**Working data**
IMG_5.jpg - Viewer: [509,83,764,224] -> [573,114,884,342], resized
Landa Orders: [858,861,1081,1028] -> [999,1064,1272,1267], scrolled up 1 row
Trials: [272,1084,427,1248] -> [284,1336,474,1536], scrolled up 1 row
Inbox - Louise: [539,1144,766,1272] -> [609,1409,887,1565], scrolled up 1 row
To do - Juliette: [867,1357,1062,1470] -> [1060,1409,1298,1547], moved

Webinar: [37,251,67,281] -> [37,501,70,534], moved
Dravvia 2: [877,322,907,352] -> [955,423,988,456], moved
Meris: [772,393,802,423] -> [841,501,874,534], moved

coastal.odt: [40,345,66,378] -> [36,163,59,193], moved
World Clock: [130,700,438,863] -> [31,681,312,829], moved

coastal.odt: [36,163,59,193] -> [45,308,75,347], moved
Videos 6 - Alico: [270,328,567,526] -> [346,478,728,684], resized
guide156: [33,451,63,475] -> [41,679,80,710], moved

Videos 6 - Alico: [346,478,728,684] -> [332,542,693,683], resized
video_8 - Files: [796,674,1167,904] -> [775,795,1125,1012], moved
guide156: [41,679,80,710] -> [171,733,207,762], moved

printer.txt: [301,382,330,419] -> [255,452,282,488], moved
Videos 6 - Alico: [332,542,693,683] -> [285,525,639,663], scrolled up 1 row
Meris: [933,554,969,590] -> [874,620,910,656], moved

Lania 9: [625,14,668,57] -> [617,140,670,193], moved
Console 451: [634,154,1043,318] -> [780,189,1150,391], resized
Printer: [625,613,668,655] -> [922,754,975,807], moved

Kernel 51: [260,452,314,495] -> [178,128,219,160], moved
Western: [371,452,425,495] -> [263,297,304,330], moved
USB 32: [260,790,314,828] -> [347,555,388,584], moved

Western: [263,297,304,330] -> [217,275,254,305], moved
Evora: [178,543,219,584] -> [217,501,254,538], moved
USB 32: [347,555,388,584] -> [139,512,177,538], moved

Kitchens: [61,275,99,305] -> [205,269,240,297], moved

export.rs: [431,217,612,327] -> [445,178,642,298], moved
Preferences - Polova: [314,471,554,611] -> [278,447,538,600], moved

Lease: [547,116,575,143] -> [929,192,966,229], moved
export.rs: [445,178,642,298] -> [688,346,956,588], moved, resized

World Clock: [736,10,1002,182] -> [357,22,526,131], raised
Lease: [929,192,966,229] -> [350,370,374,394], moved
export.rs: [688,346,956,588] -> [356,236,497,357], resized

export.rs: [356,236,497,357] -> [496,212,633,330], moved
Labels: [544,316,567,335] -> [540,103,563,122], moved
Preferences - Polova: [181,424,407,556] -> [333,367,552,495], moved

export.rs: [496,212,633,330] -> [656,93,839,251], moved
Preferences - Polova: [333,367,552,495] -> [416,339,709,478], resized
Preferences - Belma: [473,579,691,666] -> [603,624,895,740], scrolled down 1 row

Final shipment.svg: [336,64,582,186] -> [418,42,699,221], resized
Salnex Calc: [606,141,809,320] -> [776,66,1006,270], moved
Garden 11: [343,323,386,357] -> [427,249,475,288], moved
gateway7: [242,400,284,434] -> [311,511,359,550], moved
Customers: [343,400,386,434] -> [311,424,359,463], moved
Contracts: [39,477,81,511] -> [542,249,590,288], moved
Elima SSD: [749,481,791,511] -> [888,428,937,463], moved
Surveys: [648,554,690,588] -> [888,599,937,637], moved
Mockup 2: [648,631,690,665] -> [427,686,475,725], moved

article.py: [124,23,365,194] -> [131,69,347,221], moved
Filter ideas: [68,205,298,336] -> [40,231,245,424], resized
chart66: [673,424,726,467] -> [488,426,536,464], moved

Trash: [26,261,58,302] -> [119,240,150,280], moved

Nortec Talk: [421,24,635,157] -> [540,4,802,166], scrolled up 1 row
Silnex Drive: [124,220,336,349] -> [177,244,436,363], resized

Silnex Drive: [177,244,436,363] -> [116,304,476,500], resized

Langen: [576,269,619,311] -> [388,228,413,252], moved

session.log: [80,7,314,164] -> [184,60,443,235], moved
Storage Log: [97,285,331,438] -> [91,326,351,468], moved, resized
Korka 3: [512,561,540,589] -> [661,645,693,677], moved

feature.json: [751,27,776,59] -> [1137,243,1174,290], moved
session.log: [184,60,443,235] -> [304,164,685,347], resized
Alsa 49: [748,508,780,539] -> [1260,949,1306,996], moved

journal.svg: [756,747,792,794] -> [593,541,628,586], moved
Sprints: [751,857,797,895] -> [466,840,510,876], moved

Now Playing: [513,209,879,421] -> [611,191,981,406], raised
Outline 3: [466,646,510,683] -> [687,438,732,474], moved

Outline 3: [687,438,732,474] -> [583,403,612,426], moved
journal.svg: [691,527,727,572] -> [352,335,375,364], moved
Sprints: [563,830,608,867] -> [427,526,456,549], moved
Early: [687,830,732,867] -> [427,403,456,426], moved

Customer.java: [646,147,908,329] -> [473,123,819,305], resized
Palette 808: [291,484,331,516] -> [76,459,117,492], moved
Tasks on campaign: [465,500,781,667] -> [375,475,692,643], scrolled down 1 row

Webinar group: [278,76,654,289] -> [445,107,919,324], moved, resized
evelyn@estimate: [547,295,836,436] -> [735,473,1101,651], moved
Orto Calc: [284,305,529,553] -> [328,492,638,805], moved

**Task directions**
Copy, exactly and only, the lines above that begin with the one containing "Meris: [772,393,802,423] ->" and finish with the one containing "Kitchens: [61,275,99,305] ->".

**Reply**
Meris: [772,393,802,423] -> [841,501,874,534], moved

coastal.odt: [40,345,66,378] -> [36,163,59,193], moved
World Clock: [130,700,438,863] -> [31,681,312,829], moved

coastal.odt: [36,163,59,193] -> [45,308,75,347], moved
Videos 6 - Alico: [270,328,567,526] -> [346,478,728,684], resized
guide156: [33,451,63,475] -> [41,679,80,710], moved

Videos 6 - Alico: [346,478,728,684] -> [332,542,693,683], resized
video_8 - Files: [796,674,1167,904] -> [775,795,1125,1012], moved
guide156: [41,679,80,710] -> [171,733,207,762], moved

printer.txt: [301,382,330,419] -> [255,452,282,488], moved
Videos 6 - Alico: [332,542,693,683] -> [285,525,639,663], scrolled up 1 row
Meris: [933,554,969,590] -> [874,620,910,656], moved

Lania 9: [625,14,668,57] -> [617,140,670,193], moved
Console 451: [634,154,1043,318] -> [780,189,1150,391], resized
Printer: [625,613,668,655] -> [922,754,975,807], moved

Kernel 51: [260,452,314,495] -> [178,128,219,160], moved
Western: [371,452,425,495] -> [263,297,304,330], moved
USB 32: [260,790,314,828] -> [347,555,388,584], moved

Western: [263,297,304,330] -> [217,275,254,305], moved
Evora: [178,543,219,584] -> [217,501,254,538], moved
USB 32: [347,555,388,584] -> [139,512,177,538], moved

Kitchens: [61,275,99,305] -> [205,269,240,297], moved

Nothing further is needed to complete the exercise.